• [TASK DESCRIPTION] Once you reach the line containing "SW1: button (0V, U7/TRIG)", copy it and every line after it exactly, through the end of the data below.

• [SOURCE DATA]
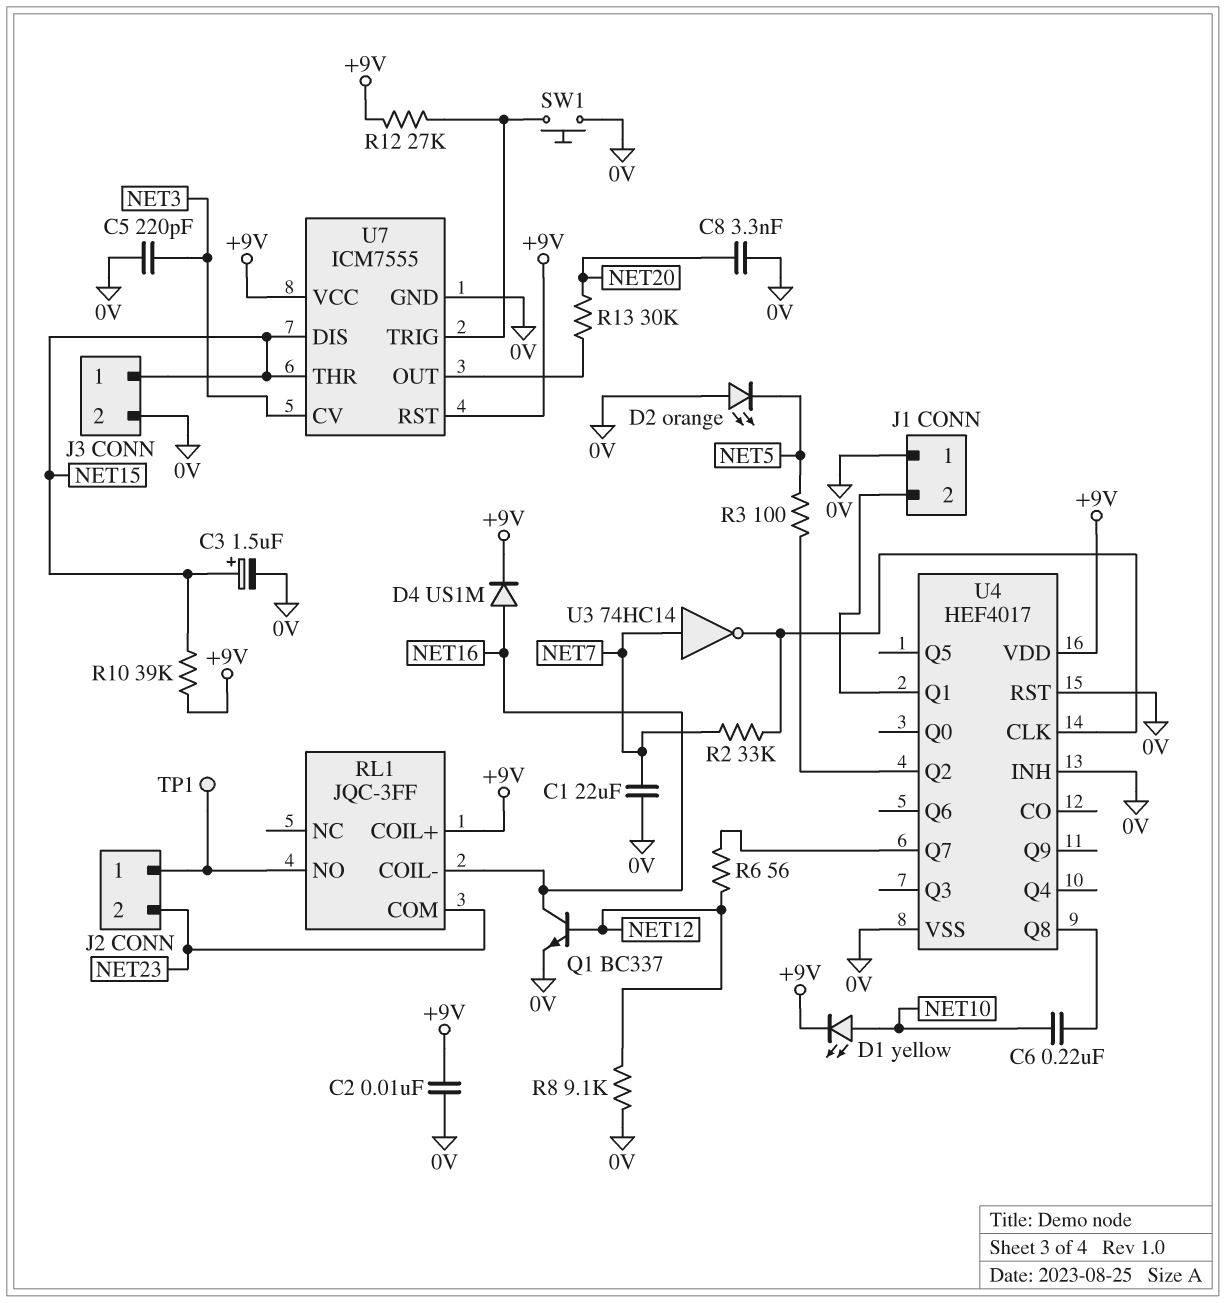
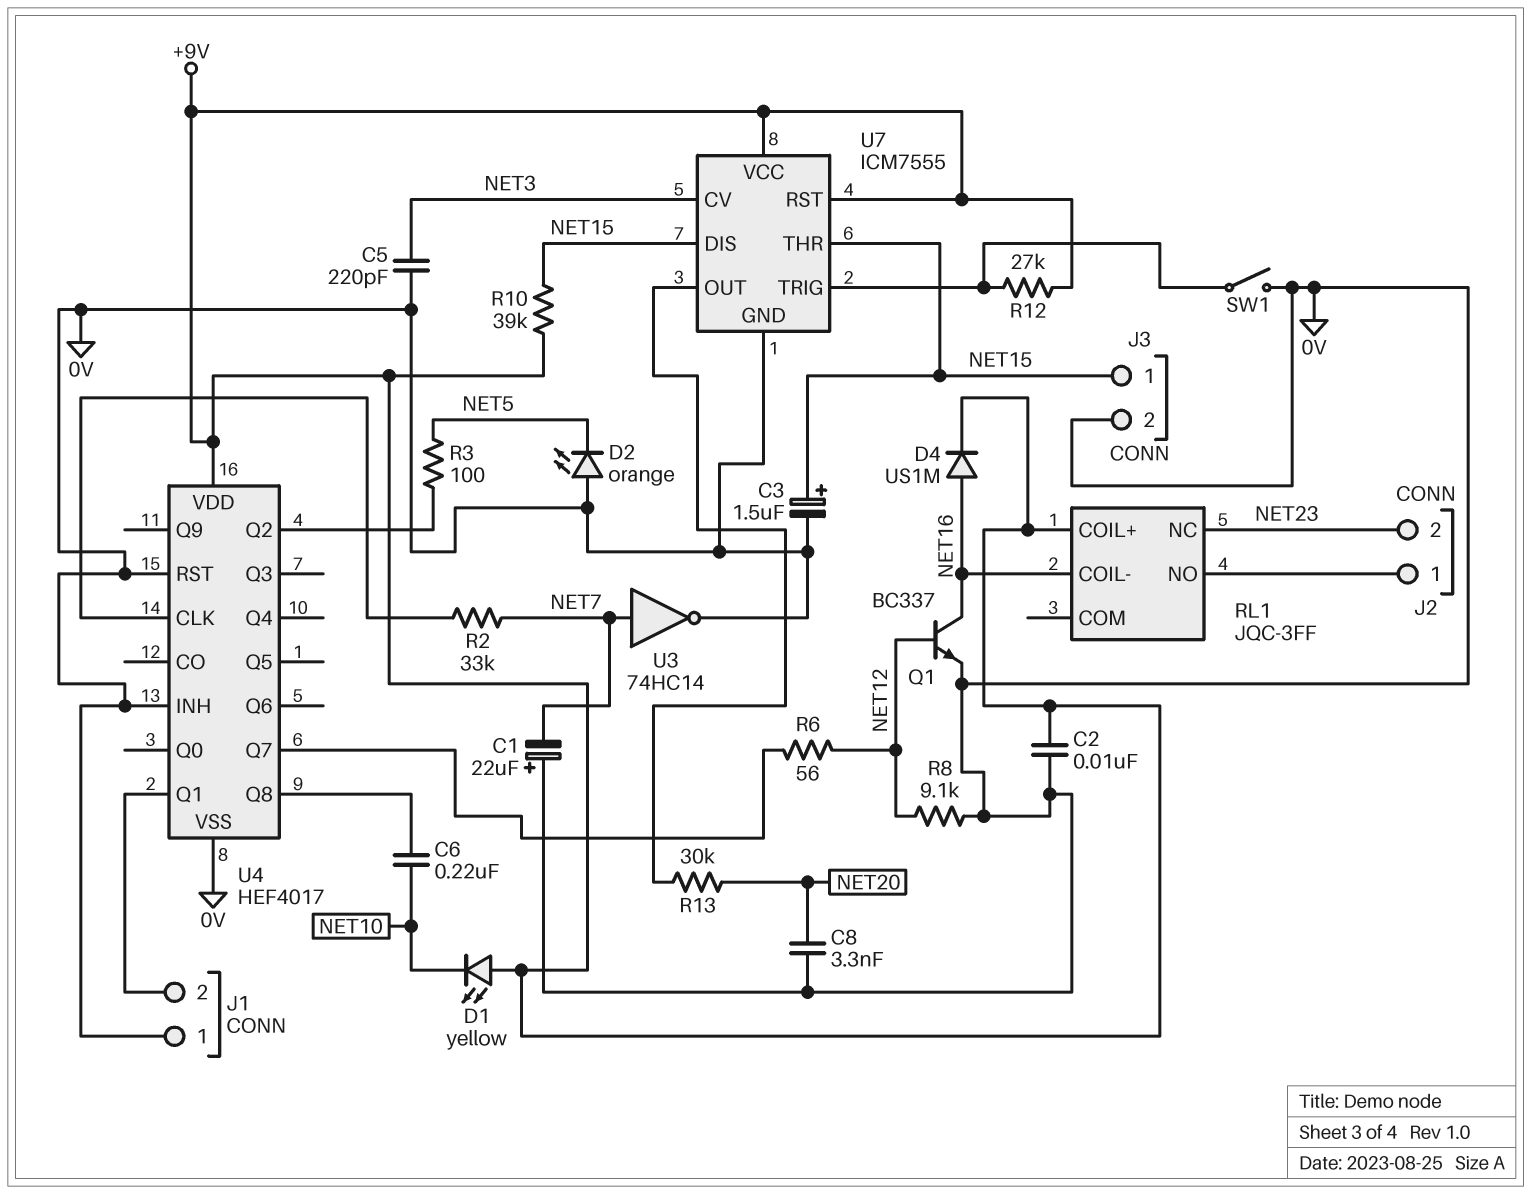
C1: 22uF (0V, NET7) -> 22uF (plus 0V, minus NET7)
D1: LED yellow (A NET10, K +9V) -> LED yellow (A +9V, K NET10)
RL1 pin COM: NET23 -> none
RL1 pin NC: none -> NET23
SW1: button (0V, U7/TRIG) -> switch (0V, U7/TRIG)
TP1: test point (J2/1) -> none
U3: NOT 74HC14 (in NET7, out U4/CLK) -> NOT 74HC14 (in NET7, out 0V)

• [ANSWER TO THIS PROBLEM]
SW1: button (0V, U7/TRIG) -> switch (0V, U7/TRIG)
TP1: test point (J2/1) -> none
U3: NOT 74HC14 (in NET7, out U4/CLK) -> NOT 74HC14 (in NET7, out 0V)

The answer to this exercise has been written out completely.